What you need to do
Retype exactly the lines from the line with "gray circle: (359, 251) -> (249, 181), moved" to the end of the data, keeping both boundary lines.

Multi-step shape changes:
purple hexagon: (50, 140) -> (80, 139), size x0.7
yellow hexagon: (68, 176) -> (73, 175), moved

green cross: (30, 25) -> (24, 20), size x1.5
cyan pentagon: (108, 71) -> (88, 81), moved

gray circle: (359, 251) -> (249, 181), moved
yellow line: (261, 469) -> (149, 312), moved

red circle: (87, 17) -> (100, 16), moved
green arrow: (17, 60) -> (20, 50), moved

Answer box
gray circle: (359, 251) -> (249, 181), moved
yellow line: (261, 469) -> (149, 312), moved

red circle: (87, 17) -> (100, 16), moved
green arrow: (17, 60) -> (20, 50), moved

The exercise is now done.